Repeat, word for word, each of the records shown below, without their pictures.

*** Block opens ***

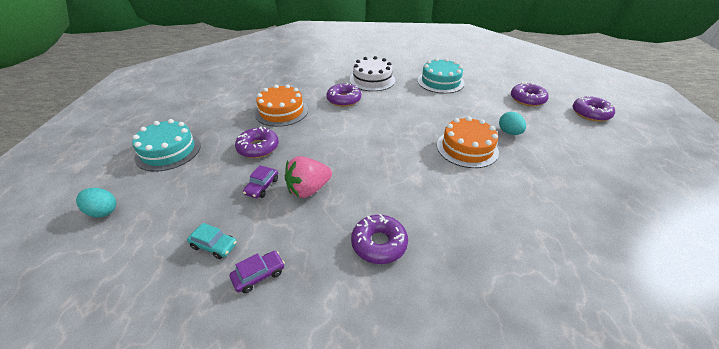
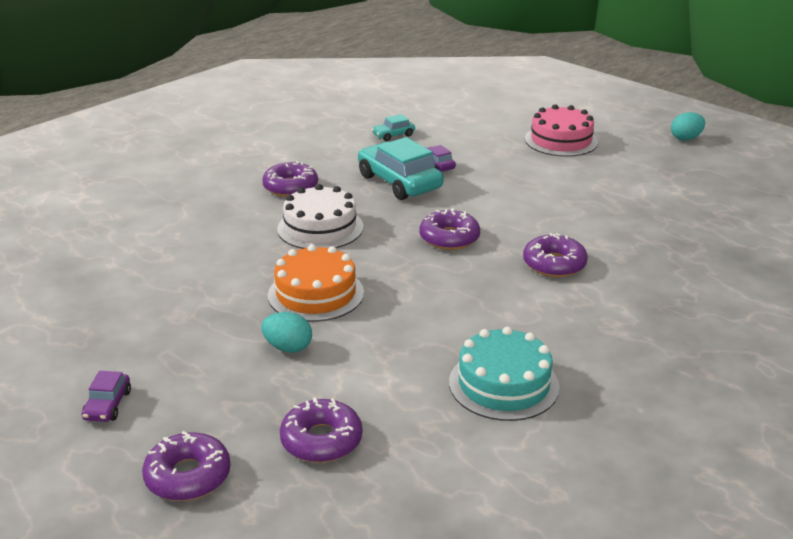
camera: 130 degrees right, 10 degrees down
(103, 211) = (496, 109): turquoise egg -> turquoise egg (686, 138)
(168, 151) = (561, 140): turquoise cake -> pink cake
(258, 148) = (506, 179): purple donut -> purple donut (449, 238)
(259, 275) = (340, 142): purple car -> purple car (108, 405)
(281, 111) = (575, 212): orange cake -> none
(308, 189) = (399, 182): pink strawberry -> turquoise car
(372, 80) = (595, 316): white cake -> white cake (320, 228)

*** Block closes ***

- Reply -
camera: 130 degrees right, 10 degrees down
(103, 211) = (496, 109): turquoise egg -> turquoise egg (686, 138)
(168, 151) = (561, 140): turquoise cake -> pink cake
(258, 148) = (506, 179): purple donut -> purple donut (449, 238)
(259, 275) = (340, 142): purple car -> purple car (108, 405)
(281, 111) = (575, 212): orange cake -> none
(308, 189) = (399, 182): pink strawberry -> turquoise car
(372, 80) = (595, 316): white cake -> white cake (320, 228)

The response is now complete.